# Voci riportate:

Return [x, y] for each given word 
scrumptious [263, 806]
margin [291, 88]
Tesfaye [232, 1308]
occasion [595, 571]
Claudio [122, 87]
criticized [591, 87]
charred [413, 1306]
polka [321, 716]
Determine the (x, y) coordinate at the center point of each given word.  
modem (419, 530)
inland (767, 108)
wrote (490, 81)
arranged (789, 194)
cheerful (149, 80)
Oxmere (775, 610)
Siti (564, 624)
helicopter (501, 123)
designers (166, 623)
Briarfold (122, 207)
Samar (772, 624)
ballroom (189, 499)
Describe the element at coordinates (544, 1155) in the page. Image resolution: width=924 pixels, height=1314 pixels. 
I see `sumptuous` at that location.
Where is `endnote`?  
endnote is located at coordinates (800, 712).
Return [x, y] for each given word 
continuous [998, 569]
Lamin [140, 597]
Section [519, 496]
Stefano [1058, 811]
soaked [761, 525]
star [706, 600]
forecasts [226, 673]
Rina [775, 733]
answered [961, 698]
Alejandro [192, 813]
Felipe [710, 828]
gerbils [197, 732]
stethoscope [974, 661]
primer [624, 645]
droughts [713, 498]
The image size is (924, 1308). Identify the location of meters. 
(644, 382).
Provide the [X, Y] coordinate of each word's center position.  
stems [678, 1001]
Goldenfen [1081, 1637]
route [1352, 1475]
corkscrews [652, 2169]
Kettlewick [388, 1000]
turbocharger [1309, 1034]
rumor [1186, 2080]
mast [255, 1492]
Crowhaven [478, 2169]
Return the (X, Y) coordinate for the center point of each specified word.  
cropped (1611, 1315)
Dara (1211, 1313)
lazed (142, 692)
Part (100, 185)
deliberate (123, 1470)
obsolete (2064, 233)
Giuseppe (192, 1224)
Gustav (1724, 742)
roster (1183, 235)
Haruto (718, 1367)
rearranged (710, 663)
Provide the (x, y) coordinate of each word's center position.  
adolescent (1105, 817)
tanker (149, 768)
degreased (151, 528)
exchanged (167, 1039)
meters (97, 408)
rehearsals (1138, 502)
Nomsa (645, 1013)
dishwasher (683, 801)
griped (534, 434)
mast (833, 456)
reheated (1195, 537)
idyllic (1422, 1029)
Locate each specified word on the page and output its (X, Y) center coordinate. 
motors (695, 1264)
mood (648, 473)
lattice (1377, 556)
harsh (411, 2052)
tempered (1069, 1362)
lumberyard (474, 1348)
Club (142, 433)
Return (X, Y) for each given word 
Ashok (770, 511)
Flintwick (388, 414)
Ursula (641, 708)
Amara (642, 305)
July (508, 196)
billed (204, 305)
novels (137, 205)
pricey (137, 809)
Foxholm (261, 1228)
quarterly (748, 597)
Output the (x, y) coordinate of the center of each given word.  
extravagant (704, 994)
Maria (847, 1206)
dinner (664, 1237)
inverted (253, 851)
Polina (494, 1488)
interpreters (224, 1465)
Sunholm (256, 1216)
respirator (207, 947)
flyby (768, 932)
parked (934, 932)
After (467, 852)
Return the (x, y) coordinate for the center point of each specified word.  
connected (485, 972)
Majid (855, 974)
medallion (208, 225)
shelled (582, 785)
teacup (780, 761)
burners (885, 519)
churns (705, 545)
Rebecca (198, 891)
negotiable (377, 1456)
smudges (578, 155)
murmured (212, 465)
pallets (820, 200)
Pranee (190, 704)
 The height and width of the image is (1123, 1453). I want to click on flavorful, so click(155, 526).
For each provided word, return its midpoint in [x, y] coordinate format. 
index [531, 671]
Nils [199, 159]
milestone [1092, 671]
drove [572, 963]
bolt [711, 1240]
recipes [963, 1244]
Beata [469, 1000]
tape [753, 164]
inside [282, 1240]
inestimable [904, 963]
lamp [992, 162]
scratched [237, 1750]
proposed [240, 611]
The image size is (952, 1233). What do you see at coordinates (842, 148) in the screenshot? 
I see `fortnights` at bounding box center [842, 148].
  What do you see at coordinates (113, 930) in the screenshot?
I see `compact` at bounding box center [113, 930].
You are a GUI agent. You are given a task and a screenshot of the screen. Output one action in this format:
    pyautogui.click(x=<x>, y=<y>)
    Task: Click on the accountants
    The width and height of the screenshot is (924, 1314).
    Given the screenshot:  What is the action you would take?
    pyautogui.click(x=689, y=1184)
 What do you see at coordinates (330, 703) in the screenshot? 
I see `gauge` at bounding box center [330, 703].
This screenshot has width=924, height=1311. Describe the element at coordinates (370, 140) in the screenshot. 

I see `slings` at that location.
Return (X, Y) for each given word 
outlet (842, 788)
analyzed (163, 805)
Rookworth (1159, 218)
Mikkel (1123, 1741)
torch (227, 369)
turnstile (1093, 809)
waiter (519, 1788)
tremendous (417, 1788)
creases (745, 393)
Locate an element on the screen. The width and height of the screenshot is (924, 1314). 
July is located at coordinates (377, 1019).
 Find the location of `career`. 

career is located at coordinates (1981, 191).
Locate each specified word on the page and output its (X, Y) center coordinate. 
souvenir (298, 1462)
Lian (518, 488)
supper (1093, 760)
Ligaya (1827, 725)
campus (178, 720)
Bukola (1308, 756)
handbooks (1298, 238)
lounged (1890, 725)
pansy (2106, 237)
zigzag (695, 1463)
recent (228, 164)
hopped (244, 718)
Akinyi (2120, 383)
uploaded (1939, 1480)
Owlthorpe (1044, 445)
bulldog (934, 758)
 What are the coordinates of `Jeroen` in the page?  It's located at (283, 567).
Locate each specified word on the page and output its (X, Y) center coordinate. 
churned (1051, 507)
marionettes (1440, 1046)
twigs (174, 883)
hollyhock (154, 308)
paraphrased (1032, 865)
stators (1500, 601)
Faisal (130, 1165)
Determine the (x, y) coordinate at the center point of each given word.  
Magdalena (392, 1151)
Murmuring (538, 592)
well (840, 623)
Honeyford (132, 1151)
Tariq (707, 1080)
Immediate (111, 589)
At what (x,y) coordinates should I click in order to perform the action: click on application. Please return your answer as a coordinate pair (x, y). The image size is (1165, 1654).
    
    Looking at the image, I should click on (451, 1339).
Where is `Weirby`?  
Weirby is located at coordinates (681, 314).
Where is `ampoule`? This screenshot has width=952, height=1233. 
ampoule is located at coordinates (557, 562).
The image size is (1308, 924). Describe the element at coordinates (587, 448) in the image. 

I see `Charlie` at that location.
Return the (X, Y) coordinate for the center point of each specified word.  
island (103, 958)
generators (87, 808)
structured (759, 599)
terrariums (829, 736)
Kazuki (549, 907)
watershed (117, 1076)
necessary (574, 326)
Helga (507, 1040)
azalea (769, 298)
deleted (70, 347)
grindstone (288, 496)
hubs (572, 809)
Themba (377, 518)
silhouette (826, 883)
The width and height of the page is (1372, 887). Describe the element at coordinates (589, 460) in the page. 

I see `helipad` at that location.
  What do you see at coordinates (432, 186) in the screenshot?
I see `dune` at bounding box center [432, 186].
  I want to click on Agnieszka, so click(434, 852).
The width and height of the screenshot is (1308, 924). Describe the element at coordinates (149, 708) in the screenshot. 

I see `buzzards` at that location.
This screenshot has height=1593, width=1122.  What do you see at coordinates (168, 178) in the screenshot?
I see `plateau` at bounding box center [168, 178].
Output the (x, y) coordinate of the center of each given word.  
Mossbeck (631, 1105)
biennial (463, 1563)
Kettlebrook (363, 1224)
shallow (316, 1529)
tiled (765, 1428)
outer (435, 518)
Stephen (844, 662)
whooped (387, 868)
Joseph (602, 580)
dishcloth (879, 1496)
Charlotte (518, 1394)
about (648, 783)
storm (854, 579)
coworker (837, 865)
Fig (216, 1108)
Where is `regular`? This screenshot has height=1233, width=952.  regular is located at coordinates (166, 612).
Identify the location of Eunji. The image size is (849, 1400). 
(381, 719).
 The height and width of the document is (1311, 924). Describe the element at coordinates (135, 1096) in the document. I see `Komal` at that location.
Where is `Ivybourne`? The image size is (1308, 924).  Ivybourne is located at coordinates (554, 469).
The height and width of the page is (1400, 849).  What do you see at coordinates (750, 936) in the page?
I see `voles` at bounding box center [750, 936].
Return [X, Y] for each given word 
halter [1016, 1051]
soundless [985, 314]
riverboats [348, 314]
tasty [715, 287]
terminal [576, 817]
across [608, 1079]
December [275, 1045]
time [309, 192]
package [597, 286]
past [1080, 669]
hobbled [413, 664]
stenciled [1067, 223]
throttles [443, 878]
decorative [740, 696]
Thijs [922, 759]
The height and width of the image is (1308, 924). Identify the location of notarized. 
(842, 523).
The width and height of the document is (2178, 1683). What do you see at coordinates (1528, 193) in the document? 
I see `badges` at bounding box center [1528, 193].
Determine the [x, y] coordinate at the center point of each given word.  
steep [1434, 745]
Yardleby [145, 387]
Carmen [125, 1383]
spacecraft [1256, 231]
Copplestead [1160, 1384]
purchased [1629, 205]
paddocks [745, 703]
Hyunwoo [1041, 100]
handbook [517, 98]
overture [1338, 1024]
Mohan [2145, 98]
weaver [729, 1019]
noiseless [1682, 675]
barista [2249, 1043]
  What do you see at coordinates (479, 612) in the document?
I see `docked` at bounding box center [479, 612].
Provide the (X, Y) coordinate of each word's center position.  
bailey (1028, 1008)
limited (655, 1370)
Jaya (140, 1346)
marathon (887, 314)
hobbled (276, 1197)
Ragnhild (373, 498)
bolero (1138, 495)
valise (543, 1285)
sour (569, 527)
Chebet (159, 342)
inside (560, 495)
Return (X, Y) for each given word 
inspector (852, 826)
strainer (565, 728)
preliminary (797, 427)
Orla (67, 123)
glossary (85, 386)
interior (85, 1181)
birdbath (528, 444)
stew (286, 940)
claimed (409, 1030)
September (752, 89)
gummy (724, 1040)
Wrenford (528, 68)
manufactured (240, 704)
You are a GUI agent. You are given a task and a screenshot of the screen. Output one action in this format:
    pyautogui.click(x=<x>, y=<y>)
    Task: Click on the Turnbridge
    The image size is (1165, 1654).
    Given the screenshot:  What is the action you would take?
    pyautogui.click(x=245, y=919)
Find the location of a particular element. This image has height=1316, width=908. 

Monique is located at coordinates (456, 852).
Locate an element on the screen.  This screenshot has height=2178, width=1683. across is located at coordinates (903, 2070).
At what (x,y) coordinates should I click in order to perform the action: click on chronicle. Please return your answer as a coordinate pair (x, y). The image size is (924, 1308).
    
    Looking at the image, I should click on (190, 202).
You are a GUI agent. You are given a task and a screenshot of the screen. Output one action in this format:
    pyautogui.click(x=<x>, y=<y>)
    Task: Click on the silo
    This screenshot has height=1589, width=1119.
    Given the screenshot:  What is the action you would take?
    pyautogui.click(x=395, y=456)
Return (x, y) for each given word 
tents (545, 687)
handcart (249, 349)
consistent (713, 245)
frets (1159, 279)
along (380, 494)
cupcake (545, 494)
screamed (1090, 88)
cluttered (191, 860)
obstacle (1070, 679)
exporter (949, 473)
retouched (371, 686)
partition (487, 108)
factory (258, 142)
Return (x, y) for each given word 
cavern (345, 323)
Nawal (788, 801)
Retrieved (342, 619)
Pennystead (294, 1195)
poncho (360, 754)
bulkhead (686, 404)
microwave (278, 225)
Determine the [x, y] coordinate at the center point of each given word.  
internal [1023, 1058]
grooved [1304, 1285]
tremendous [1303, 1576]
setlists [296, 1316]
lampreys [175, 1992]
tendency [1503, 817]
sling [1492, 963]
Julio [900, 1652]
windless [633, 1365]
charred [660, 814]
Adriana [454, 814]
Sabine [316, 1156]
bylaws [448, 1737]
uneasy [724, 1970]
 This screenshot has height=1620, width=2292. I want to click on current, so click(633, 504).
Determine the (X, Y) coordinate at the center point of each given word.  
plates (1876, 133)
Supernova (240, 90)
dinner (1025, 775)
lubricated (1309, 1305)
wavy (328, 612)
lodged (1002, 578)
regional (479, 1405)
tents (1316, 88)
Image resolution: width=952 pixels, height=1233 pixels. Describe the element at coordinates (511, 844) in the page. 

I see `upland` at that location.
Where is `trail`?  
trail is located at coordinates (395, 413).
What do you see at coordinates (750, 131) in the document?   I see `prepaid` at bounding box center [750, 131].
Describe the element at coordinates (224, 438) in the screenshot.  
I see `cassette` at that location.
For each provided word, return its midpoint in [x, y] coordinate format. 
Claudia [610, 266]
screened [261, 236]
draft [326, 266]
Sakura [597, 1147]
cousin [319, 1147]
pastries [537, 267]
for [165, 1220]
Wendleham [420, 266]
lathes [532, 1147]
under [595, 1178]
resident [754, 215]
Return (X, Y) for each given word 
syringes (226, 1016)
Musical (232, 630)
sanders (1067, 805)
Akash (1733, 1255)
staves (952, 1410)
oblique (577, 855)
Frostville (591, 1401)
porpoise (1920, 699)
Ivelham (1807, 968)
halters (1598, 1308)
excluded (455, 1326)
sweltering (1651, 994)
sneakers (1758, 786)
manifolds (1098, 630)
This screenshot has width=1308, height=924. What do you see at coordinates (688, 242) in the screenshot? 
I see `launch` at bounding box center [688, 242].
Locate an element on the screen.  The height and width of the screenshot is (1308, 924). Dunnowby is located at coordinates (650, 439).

# Compito da svolgere:
Modifica le voci a partire dalla prima e fino alla riga con "cheerful (149, 80)" compresa: trascrivile sostituendo "each given word" con "each listed word" e lasciando tutto il resto invariato.

# Risposta:
Return [x, y] for each listed word 
scrumptious [263, 806]
margin [291, 88]
Tesfaye [232, 1308]
occasion [595, 571]
Claudio [122, 87]
criticized [591, 87]
charred [413, 1306]
polka [321, 716]
Determine the (x, y) coordinate at the center point of each listed word.  
modem (419, 530)
inland (767, 108)
wrote (490, 81)
arranged (789, 194)
cheerful (149, 80)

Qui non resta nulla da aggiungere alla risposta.